▶ **Extracted data**
--------------------------------------------------

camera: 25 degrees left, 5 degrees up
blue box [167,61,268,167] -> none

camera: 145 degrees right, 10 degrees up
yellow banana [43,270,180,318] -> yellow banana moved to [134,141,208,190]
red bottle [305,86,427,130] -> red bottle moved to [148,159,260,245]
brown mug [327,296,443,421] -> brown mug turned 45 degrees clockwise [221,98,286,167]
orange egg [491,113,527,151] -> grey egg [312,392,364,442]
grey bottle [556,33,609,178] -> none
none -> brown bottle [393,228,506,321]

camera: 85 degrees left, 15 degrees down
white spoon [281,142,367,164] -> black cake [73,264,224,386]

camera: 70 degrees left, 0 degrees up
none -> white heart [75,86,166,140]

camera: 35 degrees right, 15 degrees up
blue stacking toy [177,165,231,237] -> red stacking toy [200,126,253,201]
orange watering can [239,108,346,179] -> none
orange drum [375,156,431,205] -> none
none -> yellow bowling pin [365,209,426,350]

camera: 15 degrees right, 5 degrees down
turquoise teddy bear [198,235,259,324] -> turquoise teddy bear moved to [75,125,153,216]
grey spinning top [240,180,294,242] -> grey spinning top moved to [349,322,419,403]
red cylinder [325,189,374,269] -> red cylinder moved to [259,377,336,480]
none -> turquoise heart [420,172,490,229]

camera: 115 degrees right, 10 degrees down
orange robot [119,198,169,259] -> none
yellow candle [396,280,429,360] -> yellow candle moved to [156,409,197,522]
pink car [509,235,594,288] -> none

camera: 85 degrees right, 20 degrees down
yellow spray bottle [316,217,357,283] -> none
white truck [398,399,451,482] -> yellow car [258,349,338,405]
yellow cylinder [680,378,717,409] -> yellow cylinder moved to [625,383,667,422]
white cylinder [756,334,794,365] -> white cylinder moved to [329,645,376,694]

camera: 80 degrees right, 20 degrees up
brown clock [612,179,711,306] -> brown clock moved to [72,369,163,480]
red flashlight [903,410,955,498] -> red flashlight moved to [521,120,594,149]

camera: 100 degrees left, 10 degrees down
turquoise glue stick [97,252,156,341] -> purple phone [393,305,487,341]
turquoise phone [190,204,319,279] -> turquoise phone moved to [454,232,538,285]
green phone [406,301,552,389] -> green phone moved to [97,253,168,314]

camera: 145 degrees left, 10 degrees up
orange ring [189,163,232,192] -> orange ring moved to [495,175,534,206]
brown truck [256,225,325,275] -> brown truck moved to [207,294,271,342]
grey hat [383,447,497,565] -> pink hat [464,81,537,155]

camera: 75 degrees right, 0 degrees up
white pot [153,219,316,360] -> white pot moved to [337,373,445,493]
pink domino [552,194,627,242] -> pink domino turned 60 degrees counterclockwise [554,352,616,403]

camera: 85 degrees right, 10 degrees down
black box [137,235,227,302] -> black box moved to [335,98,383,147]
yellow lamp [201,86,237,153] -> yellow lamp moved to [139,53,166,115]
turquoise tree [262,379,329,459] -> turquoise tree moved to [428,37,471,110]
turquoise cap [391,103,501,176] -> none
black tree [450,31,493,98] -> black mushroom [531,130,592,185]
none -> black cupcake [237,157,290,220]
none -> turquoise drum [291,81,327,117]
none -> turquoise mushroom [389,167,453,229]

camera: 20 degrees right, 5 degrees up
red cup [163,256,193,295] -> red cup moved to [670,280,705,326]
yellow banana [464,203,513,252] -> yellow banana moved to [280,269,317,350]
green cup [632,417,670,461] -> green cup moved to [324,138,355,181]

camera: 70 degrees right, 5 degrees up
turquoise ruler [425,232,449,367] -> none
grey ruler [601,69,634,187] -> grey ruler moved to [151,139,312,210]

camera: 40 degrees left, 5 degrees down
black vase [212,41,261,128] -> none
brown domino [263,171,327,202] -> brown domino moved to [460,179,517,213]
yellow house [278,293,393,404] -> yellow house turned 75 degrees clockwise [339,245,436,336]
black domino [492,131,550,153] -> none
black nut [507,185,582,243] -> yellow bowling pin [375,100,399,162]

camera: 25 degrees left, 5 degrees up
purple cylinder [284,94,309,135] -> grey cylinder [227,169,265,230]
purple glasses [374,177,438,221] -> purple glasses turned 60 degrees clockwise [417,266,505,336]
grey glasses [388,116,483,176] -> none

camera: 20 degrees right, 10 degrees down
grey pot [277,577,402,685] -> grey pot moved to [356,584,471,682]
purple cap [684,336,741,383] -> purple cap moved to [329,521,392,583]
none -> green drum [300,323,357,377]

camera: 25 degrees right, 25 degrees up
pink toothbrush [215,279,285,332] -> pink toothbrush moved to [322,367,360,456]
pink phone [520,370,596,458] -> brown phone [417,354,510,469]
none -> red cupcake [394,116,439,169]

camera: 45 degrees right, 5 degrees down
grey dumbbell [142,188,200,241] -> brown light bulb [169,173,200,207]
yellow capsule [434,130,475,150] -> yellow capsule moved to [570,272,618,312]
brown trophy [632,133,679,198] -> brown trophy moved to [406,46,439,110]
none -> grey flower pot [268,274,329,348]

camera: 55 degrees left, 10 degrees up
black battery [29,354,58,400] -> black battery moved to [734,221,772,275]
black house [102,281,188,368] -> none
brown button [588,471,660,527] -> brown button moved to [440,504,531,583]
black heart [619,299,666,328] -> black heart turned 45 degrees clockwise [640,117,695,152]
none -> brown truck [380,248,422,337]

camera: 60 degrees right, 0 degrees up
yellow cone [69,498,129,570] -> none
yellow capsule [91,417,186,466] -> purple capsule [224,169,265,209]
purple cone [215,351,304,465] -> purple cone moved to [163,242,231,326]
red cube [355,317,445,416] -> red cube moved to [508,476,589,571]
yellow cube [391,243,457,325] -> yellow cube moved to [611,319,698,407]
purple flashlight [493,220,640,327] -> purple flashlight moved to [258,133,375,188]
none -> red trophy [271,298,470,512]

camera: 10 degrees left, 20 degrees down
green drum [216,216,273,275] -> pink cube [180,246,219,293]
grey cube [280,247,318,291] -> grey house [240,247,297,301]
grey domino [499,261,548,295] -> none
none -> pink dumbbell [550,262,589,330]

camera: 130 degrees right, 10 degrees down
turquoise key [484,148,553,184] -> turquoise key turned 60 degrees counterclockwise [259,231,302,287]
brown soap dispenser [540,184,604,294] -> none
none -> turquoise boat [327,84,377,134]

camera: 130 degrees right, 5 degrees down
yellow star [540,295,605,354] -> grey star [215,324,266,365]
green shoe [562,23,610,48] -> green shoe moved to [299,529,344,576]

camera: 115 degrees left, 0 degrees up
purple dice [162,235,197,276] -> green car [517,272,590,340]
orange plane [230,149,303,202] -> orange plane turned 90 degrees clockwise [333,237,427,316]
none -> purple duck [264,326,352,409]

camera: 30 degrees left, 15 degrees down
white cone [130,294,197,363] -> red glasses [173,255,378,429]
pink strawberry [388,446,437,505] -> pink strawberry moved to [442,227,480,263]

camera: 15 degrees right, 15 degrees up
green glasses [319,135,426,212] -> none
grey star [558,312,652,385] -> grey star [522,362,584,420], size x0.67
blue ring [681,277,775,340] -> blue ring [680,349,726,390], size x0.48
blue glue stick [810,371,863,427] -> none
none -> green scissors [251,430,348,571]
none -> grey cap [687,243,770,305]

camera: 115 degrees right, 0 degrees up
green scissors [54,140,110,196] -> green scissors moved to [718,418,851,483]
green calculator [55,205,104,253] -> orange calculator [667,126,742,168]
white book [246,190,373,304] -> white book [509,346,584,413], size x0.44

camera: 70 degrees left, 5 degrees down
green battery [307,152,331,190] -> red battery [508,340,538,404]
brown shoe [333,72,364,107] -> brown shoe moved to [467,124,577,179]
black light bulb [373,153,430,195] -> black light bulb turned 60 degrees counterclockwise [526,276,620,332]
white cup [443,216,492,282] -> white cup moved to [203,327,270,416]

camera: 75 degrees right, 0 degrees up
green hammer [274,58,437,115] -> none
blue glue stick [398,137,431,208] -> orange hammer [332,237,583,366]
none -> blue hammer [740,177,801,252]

--------------------------------------------------

▶ **Aim of the task**
Only one stretch of the records above is wanted: the lines between the one holding "camera: 85 degrees left, 15 degrees down" and the one holding "camera: 35 degrees right, 15 degrees up", inclusive, reproduced exactly.

▶ **Written answer**
camera: 85 degrees left, 15 degrees down
white spoon [281,142,367,164] -> black cake [73,264,224,386]

camera: 70 degrees left, 0 degrees up
none -> white heart [75,86,166,140]

camera: 35 degrees right, 15 degrees up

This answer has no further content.